• **AIM OF THE TASK**: For this exercise, transcribe all the entries exactly as given and omit the images.

··· MATERIAL PROVIDED ···

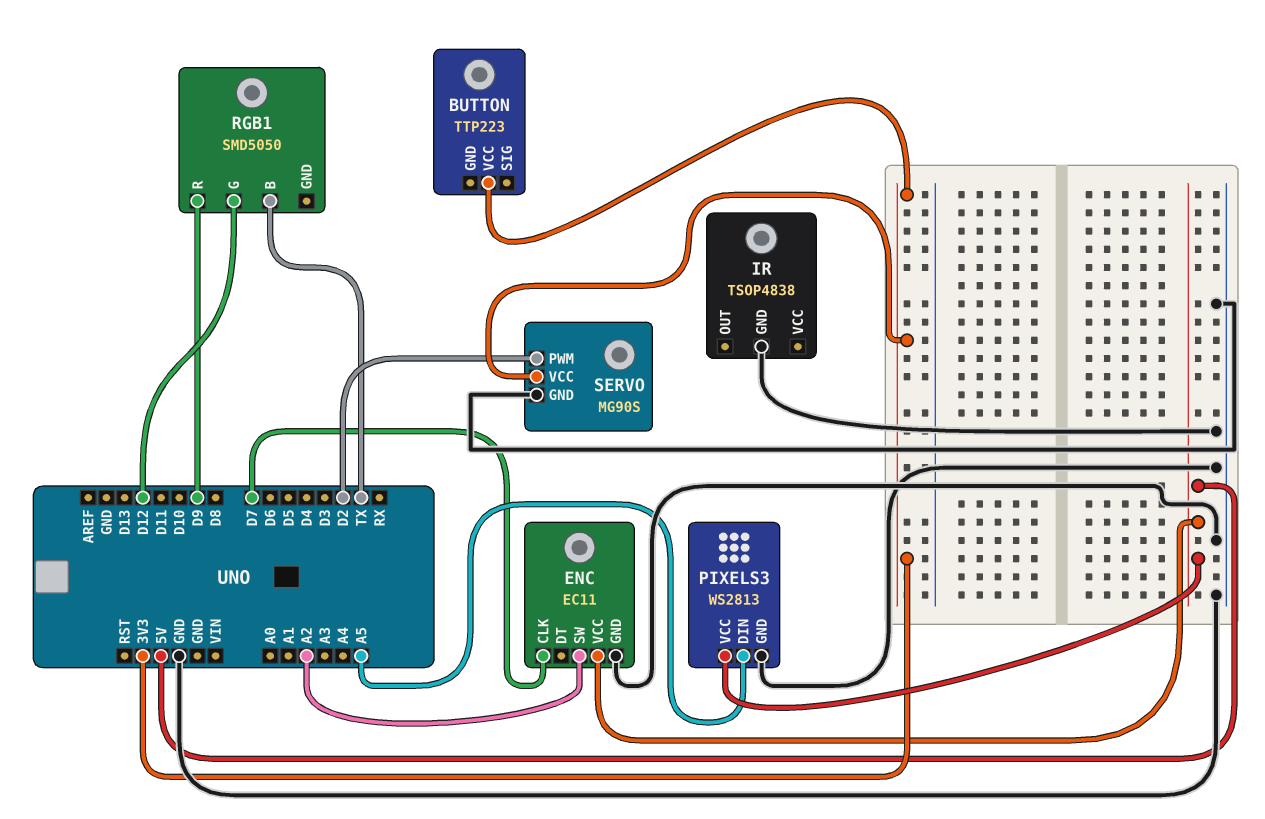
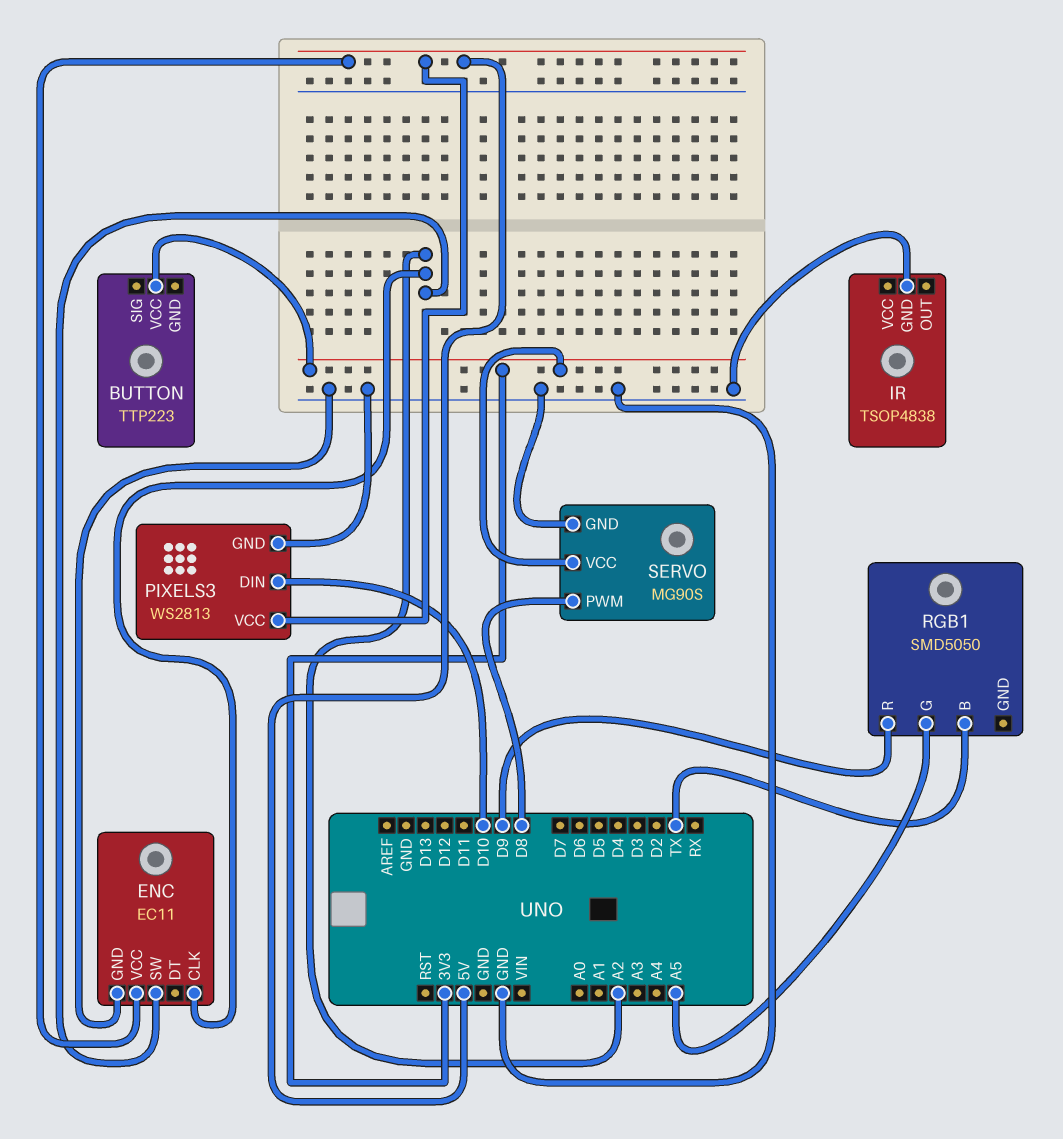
ENC pin CLK: D7 -> A2
PIXELS3 pin DIN: A5 -> D10
RGB1 pin G: D12 -> A5
SERVO pin PWM: D2 -> D8

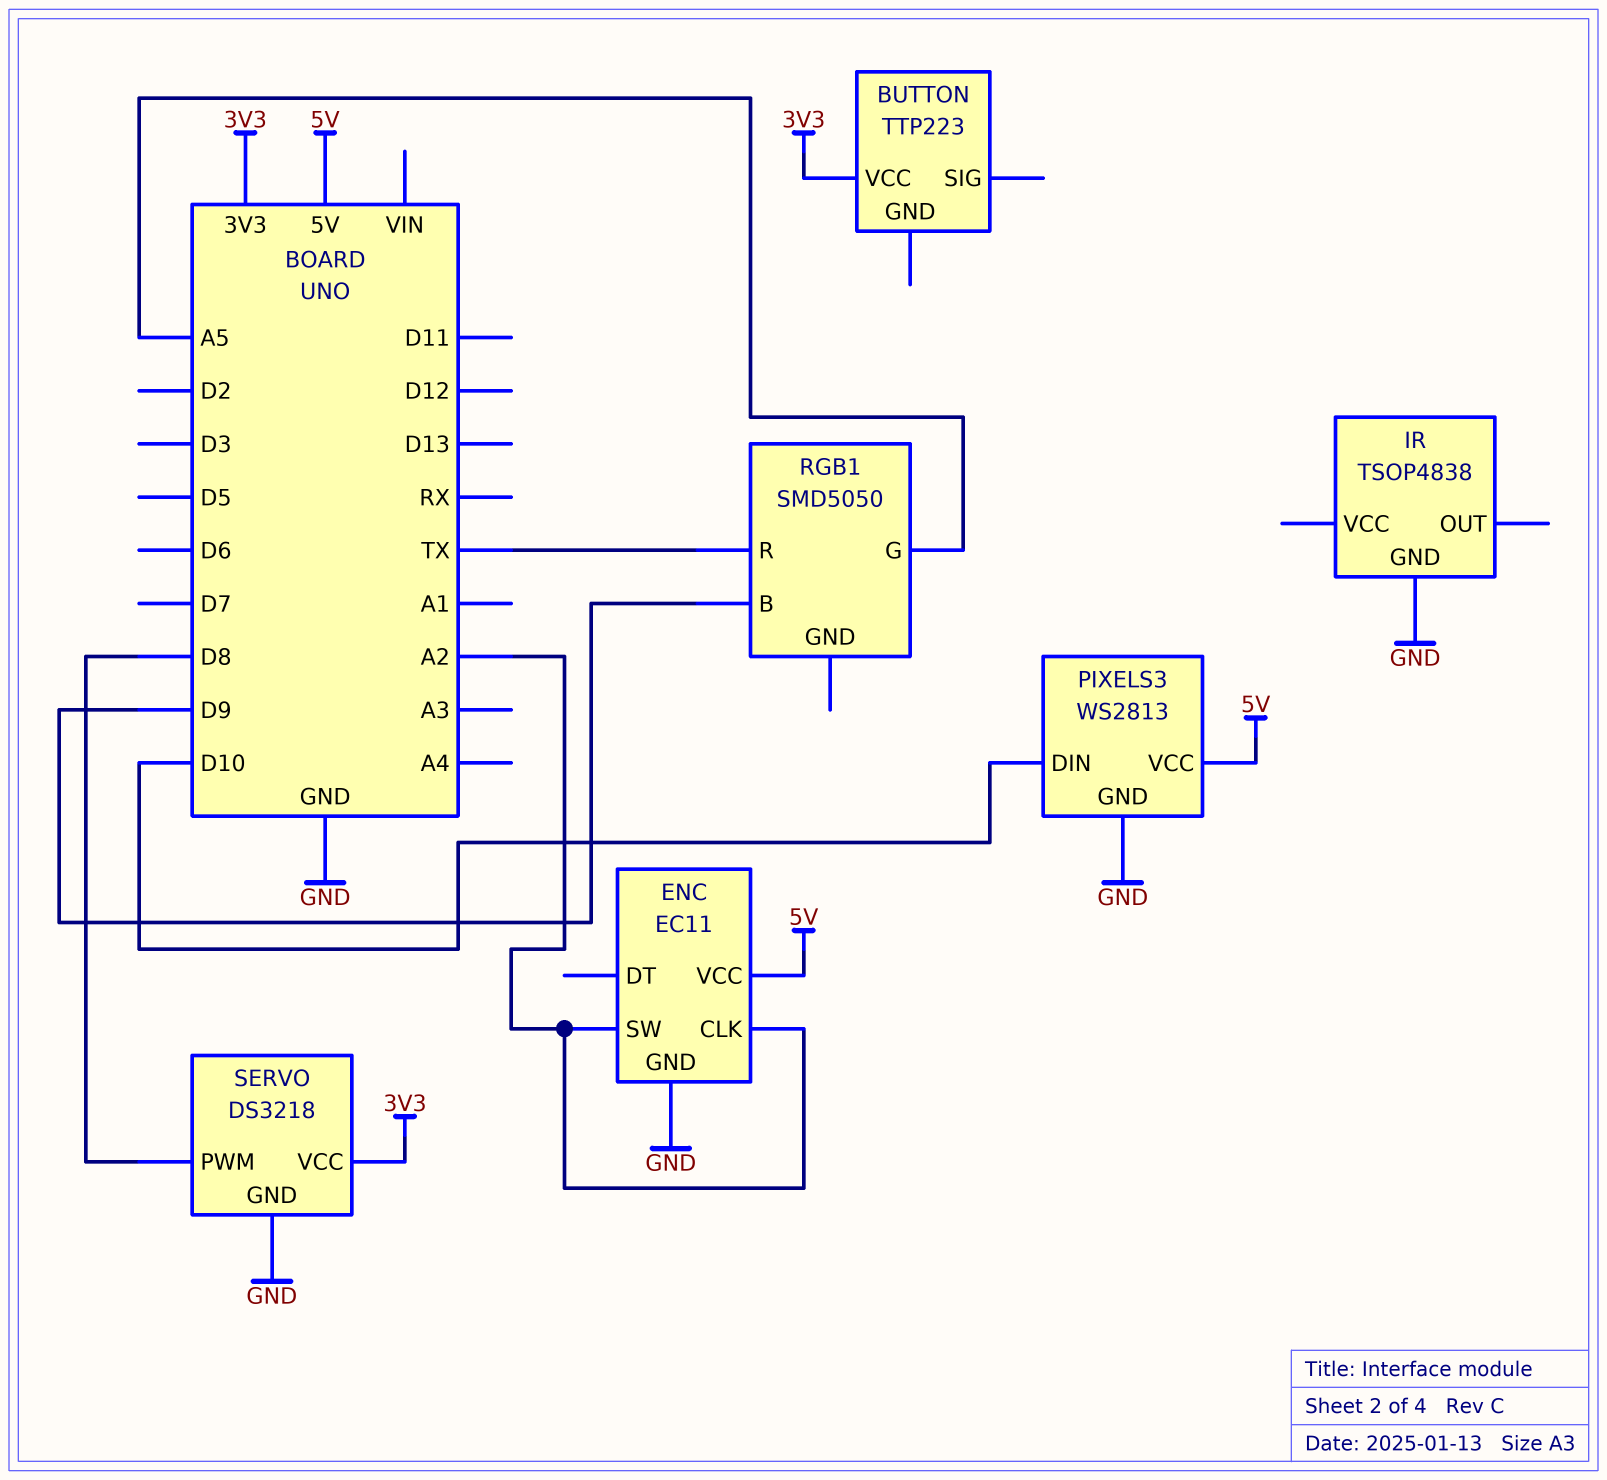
RGB1 pin B: TX -> D9
RGB1 pin R: D9 -> TX
SERVO: MG90S -> DS3218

···

• **WORKED SOLUTION**:
ENC pin CLK: D7 -> A2
PIXELS3 pin DIN: A5 -> D10
RGB1 pin G: D12 -> A5
SERVO pin PWM: D2 -> D8

RGB1 pin B: TX -> D9
RGB1 pin R: D9 -> TX
SERVO: MG90S -> DS3218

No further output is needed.